■ **Change detection outputs**
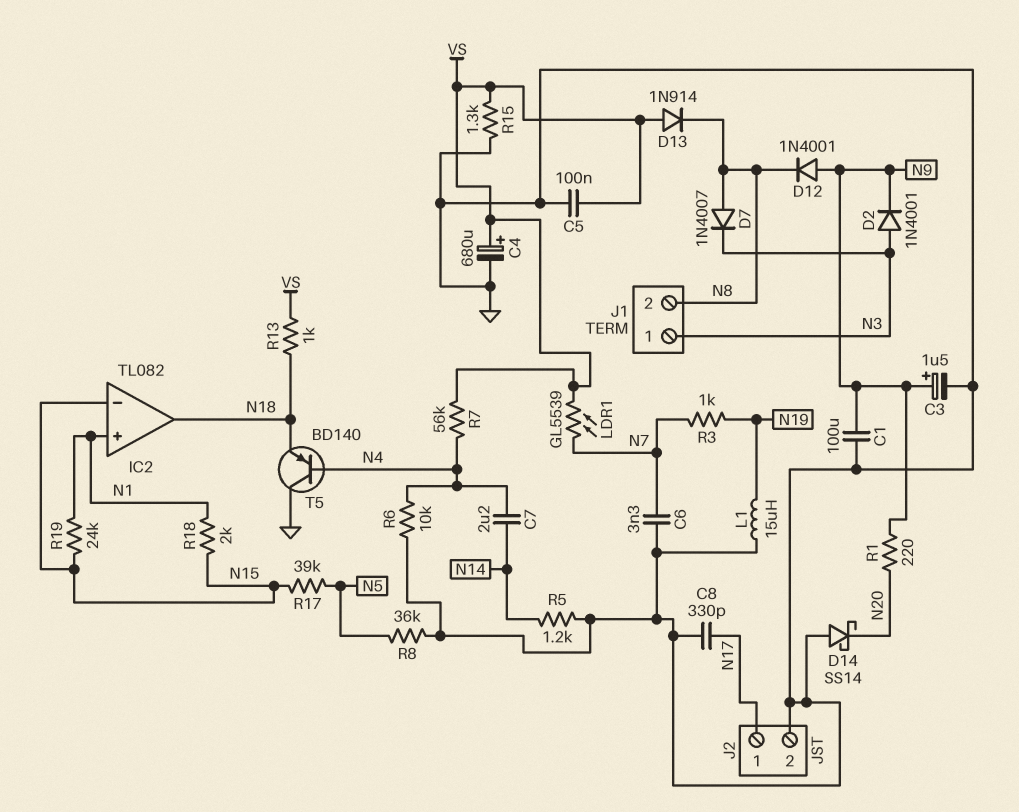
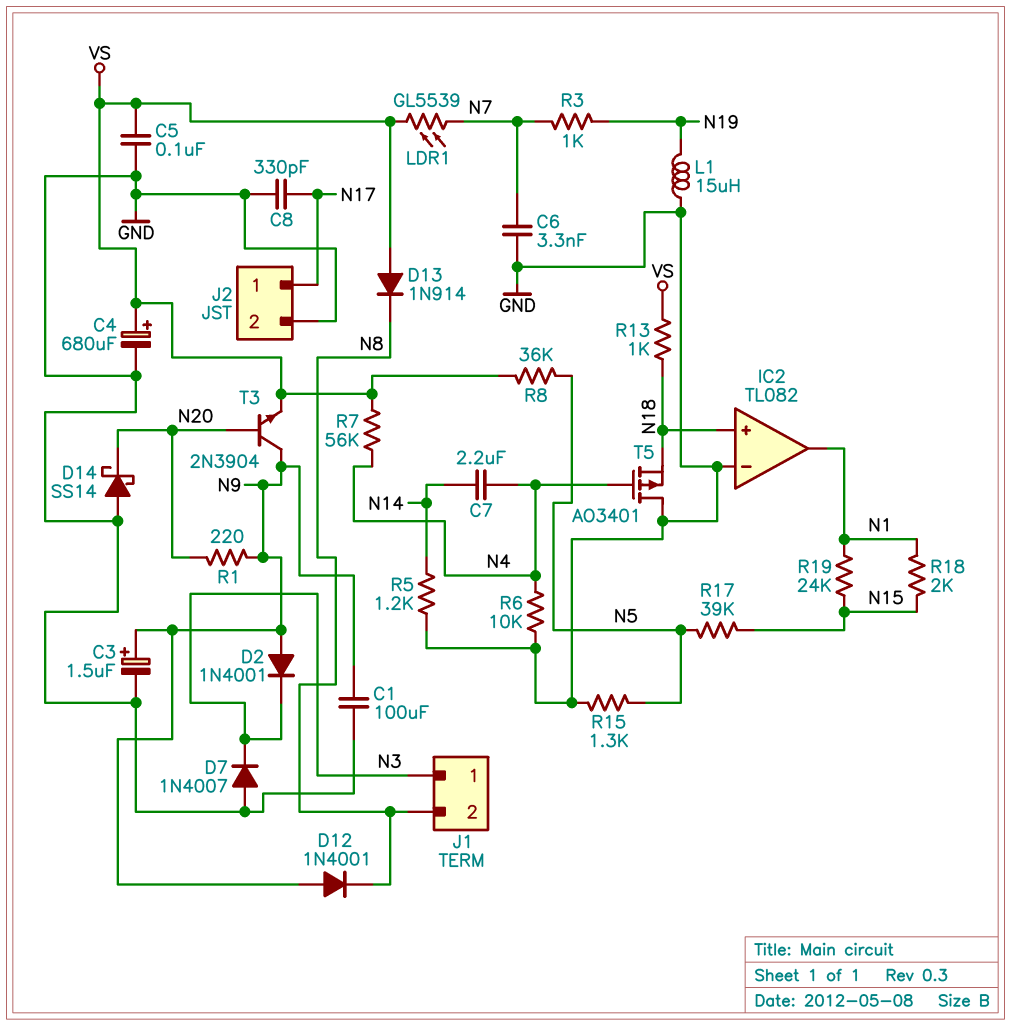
D2: diode 1N4001 (A N3, K N9) -> diode 1N4001 (A N9, K N3)
D7: diode 1N4007 (A N8, K N3) -> diode 1N4007 (A GND, K N3)
IC2 pin in+: N1 -> N18
IC2 pin in-: N15 -> GND
IC2 pin out: N18 -> N1
R8: 36k (GND, N5) -> 36k (N5, VS)
R15: 1.3k (GND, VS) -> 1.3k (GND, N5)
T3: none -> NPN 2N3904 (B N20, C N9, E VS)
T5: PNP BD140 (B N4, C GND, E N18) -> PMOS AO3401 (G N4, D GND, S N18)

■ **Problem to solve**
If a line in the data holds the string "diode", copy that line.

■ **Answer space**
D2: diode 1N4001 (A N3, K N9) -> diode 1N4001 (A N9, K N3)
D7: diode 1N4007 (A N8, K N3) -> diode 1N4007 (A GND, K N3)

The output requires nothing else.